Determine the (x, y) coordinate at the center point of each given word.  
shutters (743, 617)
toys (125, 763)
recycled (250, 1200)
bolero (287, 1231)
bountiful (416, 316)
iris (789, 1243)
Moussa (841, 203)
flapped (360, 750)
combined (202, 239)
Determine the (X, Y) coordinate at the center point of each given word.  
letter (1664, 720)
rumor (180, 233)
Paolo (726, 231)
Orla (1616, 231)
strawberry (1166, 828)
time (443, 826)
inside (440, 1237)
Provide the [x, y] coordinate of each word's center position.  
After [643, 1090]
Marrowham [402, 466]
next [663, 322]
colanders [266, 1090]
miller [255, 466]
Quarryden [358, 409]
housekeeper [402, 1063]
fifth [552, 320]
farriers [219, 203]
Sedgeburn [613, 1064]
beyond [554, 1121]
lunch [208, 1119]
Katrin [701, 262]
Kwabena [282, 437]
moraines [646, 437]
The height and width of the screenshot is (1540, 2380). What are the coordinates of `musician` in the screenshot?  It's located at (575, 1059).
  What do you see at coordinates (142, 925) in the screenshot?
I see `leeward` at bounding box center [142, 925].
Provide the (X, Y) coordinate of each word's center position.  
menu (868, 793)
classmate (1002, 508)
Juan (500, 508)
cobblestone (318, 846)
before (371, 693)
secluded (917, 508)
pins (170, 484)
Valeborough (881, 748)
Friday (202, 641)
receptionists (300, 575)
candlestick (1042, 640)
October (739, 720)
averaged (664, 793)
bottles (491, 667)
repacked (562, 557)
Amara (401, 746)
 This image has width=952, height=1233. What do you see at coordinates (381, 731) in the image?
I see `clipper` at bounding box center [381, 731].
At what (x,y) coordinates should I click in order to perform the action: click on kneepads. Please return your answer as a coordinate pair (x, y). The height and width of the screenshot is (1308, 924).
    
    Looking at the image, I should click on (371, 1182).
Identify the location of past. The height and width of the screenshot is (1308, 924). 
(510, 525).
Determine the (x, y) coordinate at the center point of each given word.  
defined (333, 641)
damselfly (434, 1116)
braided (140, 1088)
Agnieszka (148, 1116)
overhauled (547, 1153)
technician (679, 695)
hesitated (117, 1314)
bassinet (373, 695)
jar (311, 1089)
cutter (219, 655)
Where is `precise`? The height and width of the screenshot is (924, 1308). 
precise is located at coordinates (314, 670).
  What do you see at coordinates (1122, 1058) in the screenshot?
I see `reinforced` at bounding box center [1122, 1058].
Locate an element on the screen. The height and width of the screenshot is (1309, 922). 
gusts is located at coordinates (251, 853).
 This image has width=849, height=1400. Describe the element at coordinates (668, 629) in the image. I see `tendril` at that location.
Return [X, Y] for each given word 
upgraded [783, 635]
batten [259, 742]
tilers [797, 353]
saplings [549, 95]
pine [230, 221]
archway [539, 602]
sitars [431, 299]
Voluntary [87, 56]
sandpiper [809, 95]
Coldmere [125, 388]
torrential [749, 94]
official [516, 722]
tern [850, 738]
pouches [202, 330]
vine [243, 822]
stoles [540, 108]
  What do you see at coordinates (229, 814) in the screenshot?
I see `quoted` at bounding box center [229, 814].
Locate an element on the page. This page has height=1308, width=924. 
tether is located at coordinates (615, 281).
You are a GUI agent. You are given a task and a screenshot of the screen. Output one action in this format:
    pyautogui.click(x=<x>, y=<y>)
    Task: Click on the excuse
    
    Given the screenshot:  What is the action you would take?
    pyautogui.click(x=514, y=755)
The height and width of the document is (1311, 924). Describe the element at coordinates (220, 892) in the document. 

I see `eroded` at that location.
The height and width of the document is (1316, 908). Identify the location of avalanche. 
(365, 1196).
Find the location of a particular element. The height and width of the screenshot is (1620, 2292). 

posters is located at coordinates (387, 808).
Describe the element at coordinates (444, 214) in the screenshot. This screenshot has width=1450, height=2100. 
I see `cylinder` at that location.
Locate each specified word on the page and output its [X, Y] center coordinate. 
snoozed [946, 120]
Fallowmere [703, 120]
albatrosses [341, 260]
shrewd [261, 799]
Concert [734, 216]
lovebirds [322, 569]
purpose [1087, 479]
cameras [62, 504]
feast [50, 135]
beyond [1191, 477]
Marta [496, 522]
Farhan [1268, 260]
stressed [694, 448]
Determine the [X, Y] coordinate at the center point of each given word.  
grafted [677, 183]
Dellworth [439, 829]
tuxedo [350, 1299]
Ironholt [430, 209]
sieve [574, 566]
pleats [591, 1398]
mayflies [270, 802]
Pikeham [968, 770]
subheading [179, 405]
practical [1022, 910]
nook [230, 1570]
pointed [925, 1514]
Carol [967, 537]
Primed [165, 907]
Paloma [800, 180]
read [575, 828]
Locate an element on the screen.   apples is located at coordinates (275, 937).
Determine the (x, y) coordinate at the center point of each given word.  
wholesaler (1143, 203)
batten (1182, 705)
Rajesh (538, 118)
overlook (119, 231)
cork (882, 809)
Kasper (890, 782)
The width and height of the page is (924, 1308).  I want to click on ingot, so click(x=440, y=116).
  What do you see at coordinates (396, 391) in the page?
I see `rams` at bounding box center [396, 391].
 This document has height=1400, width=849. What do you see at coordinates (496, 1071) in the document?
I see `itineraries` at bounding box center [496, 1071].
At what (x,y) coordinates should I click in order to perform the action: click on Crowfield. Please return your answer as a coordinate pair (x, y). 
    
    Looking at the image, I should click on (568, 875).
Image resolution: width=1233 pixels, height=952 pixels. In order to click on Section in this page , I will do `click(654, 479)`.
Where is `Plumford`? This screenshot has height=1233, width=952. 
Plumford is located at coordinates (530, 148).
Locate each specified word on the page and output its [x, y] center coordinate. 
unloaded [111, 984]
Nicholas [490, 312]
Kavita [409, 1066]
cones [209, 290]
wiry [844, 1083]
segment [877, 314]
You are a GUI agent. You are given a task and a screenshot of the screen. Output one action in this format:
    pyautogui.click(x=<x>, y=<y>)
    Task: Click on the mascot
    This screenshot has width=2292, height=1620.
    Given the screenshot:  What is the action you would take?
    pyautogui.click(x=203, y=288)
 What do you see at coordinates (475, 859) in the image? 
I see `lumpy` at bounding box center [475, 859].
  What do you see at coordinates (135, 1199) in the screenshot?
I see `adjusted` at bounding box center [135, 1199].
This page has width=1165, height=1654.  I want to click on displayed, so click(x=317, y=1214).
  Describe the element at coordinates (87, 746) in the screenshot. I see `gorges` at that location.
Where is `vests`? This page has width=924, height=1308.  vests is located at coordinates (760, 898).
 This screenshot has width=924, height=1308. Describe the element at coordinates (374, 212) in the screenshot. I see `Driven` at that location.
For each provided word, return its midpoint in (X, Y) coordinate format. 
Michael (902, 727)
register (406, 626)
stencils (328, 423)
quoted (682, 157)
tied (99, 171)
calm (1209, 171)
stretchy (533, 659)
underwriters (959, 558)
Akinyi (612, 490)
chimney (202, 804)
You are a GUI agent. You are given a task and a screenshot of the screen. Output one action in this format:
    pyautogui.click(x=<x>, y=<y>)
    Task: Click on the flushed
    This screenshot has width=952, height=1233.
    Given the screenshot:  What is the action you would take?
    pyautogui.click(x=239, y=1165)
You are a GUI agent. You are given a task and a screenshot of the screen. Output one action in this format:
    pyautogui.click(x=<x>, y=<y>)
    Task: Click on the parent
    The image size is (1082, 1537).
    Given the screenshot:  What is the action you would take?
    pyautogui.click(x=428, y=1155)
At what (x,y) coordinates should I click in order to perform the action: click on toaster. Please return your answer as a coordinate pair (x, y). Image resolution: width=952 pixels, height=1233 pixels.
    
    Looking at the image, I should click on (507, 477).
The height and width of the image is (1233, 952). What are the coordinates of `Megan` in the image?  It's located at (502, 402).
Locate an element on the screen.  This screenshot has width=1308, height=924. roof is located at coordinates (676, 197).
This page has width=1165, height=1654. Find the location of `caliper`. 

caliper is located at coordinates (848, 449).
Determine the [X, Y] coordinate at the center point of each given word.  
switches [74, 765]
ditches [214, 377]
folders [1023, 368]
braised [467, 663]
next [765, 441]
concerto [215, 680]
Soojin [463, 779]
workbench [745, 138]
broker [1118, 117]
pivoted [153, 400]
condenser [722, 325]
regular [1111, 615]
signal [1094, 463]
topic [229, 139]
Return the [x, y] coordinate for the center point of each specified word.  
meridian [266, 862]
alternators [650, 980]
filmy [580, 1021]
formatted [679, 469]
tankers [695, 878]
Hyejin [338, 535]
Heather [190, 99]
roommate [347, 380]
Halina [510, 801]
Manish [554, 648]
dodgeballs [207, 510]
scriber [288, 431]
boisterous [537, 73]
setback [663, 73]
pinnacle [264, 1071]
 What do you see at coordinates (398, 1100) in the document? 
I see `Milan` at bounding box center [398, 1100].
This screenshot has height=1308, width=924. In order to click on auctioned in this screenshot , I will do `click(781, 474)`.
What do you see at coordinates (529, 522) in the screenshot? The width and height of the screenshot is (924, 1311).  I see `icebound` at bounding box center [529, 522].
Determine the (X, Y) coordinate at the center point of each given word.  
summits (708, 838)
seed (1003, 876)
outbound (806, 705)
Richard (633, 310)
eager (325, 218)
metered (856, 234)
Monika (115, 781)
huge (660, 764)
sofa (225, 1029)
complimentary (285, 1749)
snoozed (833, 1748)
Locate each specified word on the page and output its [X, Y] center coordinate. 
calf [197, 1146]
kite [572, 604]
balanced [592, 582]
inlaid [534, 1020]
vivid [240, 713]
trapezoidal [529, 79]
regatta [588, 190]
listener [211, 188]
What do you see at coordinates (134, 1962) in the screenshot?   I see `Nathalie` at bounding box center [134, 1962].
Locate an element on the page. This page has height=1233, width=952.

What needs to be done:
Can you put the lines starting at the one containing "Heather [190, 99]" and ending at the one containing "center [398, 1100].", both included, into a Markdown table with the columns Row and Line Text? Number each row and leave out any blank lines.

Expected answer:
| Row | Line Text |
|---|---|
| 1 | Heather [190, 99] |
| 2 | roommate [347, 380] |
| 3 | Halina [510, 801] |
| 4 | Manish [554, 648] |
| 5 | dodgeballs [207, 510] |
| 6 | scriber [288, 431] |
| 7 | boisterous [537, 73] |
| 8 | setback [663, 73] |
| 9 | pinnacle [264, 1071] |
| 10 |  What do you see at coordinates (398, 1100) in the document?  |
| 11 | I see `Milan` at bounding box center [398, 1100]. |